⟨
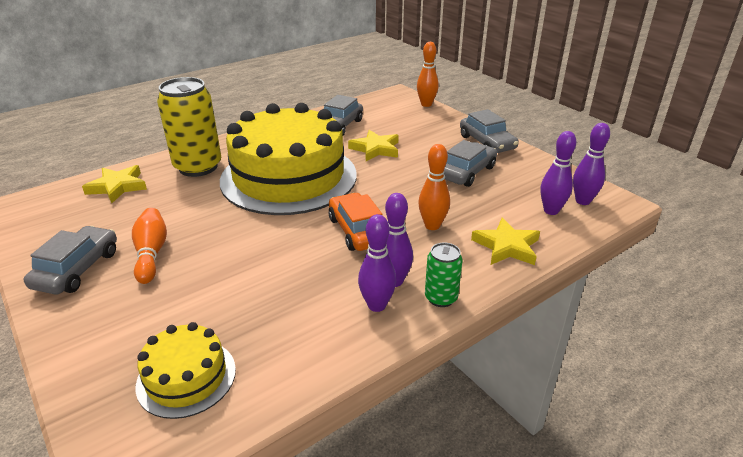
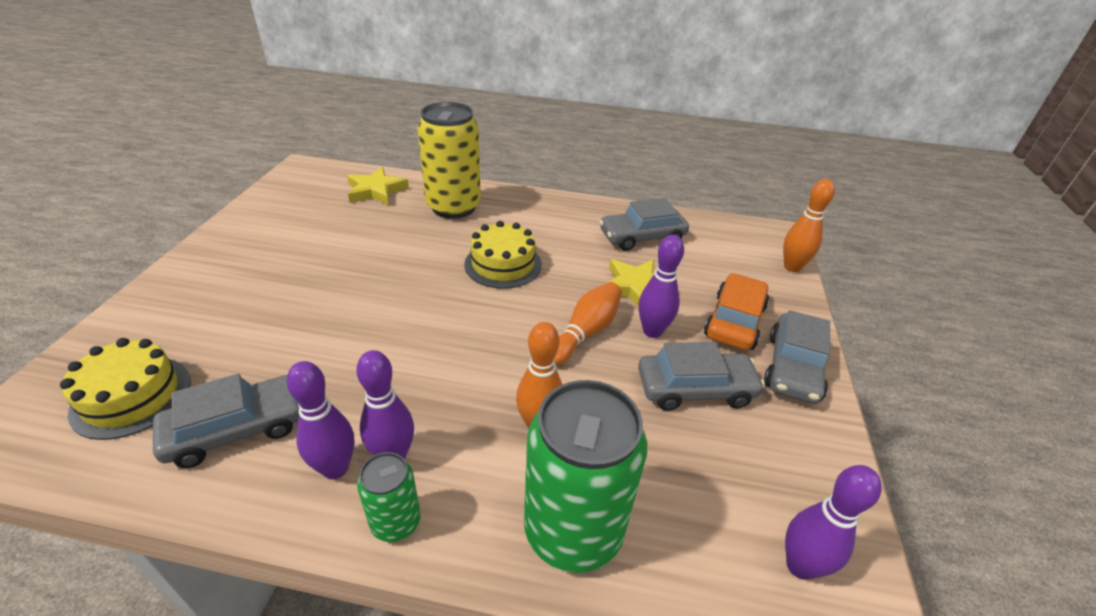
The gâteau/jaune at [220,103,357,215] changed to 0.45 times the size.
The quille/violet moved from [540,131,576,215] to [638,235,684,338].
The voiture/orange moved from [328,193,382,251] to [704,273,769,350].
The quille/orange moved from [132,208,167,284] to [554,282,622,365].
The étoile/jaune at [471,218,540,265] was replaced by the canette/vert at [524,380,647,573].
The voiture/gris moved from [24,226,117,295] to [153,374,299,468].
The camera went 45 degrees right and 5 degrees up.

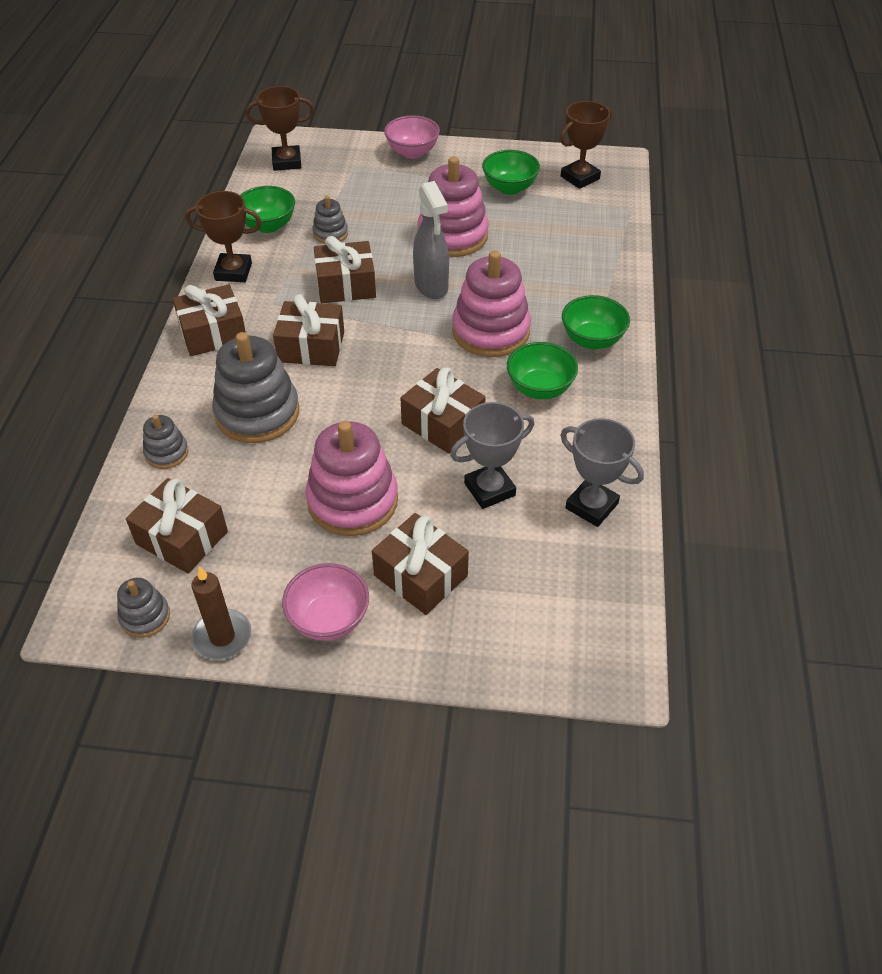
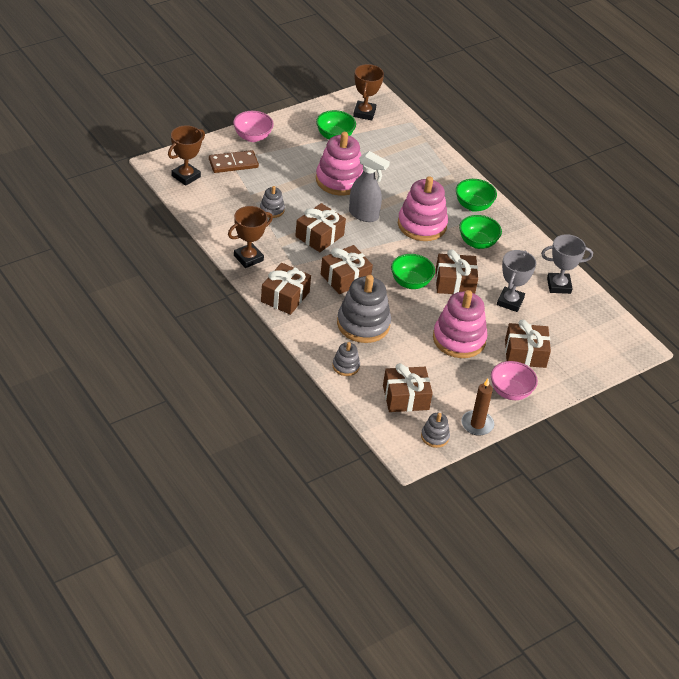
The bol/vert moved from [240,186,295,233] to [391,254,435,289].
The domino/marron at [209,150,259,173] appeared.
The camera went 45 degrees left and 5 degrees down.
⟩
* [Activity]: Leaving images out, please output every line of the data exactly.

* [Written answer]:
The gâteau/jaune at [220,103,357,215] changed to 0.45 times the size.
The quille/violet moved from [540,131,576,215] to [638,235,684,338].
The voiture/orange moved from [328,193,382,251] to [704,273,769,350].
The quille/orange moved from [132,208,167,284] to [554,282,622,365].
The étoile/jaune at [471,218,540,265] was replaced by the canette/vert at [524,380,647,573].
The voiture/gris moved from [24,226,117,295] to [153,374,299,468].
The camera went 45 degrees right and 5 degrees up.

The bol/vert moved from [240,186,295,233] to [391,254,435,289].
The domino/marron at [209,150,259,173] appeared.
The camera went 45 degrees left and 5 degrees down.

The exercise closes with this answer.